### WORK REQUIRED
Lines in the listing that hold the string "green" need to be tallied, and the total given alone.

### EXTRACTED DATA
--------------------------------

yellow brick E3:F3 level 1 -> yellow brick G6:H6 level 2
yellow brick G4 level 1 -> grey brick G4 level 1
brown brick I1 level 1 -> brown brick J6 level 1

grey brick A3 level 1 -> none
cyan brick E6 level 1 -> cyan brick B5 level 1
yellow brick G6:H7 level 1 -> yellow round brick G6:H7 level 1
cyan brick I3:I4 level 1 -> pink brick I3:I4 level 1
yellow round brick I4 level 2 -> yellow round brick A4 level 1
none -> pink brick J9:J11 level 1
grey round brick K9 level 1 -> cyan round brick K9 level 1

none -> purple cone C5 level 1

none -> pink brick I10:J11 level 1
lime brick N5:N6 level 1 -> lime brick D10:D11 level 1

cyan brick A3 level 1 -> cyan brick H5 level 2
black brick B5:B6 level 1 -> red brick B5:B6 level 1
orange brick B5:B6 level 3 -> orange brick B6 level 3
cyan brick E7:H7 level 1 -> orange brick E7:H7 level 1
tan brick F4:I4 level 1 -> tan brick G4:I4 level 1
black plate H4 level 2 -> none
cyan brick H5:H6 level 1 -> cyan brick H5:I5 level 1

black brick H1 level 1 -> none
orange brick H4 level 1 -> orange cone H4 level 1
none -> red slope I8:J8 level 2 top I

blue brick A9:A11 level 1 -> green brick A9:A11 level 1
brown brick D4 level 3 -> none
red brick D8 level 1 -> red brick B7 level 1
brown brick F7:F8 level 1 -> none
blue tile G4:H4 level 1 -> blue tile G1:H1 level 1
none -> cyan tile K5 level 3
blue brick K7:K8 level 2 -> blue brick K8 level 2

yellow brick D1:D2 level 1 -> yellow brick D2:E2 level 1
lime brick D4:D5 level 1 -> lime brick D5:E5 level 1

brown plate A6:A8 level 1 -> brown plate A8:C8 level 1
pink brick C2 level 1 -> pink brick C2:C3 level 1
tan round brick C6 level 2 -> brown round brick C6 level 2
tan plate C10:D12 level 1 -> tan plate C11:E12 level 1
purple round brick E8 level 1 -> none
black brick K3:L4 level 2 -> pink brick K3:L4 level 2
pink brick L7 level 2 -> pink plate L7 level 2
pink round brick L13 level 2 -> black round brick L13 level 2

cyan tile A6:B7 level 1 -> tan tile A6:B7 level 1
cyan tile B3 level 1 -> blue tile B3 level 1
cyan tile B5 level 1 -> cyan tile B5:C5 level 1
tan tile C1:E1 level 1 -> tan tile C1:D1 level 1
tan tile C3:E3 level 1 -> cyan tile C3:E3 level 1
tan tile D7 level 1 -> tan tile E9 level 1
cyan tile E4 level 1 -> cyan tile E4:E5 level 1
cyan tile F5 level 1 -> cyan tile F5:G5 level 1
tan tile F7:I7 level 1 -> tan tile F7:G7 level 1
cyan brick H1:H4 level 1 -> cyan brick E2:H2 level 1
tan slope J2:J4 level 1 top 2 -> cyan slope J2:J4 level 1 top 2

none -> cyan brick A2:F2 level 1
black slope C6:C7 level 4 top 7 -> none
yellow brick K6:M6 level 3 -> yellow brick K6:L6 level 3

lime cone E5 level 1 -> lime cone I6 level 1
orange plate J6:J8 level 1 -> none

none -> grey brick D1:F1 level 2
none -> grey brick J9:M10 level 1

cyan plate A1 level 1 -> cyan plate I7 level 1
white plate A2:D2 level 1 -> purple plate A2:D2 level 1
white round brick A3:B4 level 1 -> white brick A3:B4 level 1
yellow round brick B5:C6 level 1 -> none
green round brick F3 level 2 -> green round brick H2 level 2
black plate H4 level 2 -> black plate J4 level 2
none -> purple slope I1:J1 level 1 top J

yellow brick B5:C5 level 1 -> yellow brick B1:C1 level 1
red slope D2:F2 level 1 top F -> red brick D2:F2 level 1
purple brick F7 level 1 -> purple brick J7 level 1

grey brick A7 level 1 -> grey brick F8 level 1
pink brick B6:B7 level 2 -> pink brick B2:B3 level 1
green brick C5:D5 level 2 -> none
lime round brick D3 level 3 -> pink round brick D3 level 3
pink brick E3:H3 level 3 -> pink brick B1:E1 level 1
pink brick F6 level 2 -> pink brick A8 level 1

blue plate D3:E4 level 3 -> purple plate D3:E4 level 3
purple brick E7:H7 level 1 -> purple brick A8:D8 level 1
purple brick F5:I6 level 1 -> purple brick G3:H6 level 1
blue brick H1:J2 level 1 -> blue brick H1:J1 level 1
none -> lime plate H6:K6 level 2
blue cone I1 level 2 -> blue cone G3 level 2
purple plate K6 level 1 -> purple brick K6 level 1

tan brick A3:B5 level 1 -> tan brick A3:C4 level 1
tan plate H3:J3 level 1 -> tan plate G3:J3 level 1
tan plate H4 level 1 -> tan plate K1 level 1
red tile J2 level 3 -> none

--------------------------------

### RESPONSE AREA
3